### [EXERCISE PROMPT]
Of all the lines in the entries below, give again exactly those starting at the line containing "C206: 47nF (+9V, GND) -> 150nF (+9V, GND)" and ending at the line containing "V201: 2.5V (plus", both ends included, and no others.

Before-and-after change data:

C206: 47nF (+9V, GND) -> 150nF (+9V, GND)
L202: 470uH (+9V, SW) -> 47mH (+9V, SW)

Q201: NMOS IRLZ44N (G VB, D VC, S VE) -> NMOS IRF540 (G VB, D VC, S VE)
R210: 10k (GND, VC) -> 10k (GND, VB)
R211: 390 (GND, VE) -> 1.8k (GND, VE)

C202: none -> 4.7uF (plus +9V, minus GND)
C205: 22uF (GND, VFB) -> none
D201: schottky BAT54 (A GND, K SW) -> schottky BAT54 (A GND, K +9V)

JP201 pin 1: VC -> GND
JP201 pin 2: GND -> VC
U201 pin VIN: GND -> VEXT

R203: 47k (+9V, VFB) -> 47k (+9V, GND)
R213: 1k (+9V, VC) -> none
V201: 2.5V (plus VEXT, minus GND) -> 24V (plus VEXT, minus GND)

--

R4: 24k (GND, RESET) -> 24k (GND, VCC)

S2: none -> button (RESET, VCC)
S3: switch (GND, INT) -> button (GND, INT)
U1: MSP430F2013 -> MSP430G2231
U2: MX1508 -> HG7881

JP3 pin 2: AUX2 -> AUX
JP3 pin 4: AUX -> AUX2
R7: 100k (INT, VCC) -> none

### [RESPONSE AREA]
C206: 47nF (+9V, GND) -> 150nF (+9V, GND)
L202: 470uH (+9V, SW) -> 47mH (+9V, SW)

Q201: NMOS IRLZ44N (G VB, D VC, S VE) -> NMOS IRF540 (G VB, D VC, S VE)
R210: 10k (GND, VC) -> 10k (GND, VB)
R211: 390 (GND, VE) -> 1.8k (GND, VE)

C202: none -> 4.7uF (plus +9V, minus GND)
C205: 22uF (GND, VFB) -> none
D201: schottky BAT54 (A GND, K SW) -> schottky BAT54 (A GND, K +9V)

JP201 pin 1: VC -> GND
JP201 pin 2: GND -> VC
U201 pin VIN: GND -> VEXT

R203: 47k (+9V, VFB) -> 47k (+9V, GND)
R213: 1k (+9V, VC) -> none
V201: 2.5V (plus VEXT, minus GND) -> 24V (plus VEXT, minus GND)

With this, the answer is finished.